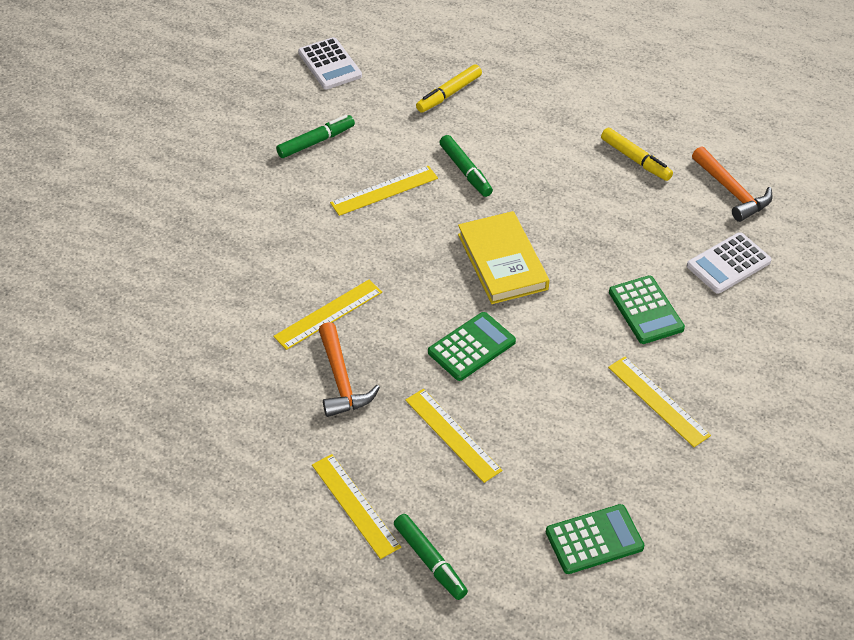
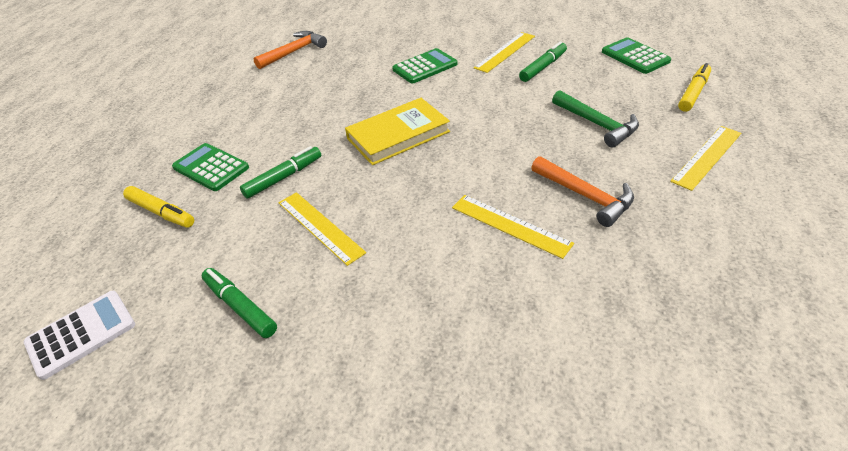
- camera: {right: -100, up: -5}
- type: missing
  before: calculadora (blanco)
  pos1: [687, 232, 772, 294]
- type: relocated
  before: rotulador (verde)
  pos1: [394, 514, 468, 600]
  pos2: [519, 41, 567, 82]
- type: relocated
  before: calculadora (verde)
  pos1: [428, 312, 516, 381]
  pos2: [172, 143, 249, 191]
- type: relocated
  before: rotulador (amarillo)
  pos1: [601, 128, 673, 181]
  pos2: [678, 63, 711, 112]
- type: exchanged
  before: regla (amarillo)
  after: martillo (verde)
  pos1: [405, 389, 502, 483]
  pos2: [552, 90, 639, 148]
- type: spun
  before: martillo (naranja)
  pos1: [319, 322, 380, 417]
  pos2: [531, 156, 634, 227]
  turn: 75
--*--
Reproduce each entry precisely; the pictures stay out.

▶ [WRITTEN ANSWER]
- camera: {right: -100, up: -5}
- type: missing
  before: calculadora (blanco)
  pos1: [687, 232, 772, 294]
- type: relocated
  before: rotulador (verde)
  pos1: [394, 514, 468, 600]
  pos2: [519, 41, 567, 82]
- type: relocated
  before: calculadora (verde)
  pos1: [428, 312, 516, 381]
  pos2: [172, 143, 249, 191]
- type: relocated
  before: rotulador (amarillo)
  pos1: [601, 128, 673, 181]
  pos2: [678, 63, 711, 112]
- type: exchanged
  before: regla (amarillo)
  after: martillo (verde)
  pos1: [405, 389, 502, 483]
  pos2: [552, 90, 639, 148]
- type: spun
  before: martillo (naranja)
  pos1: [319, 322, 380, 417]
  pos2: [531, 156, 634, 227]
  turn: 75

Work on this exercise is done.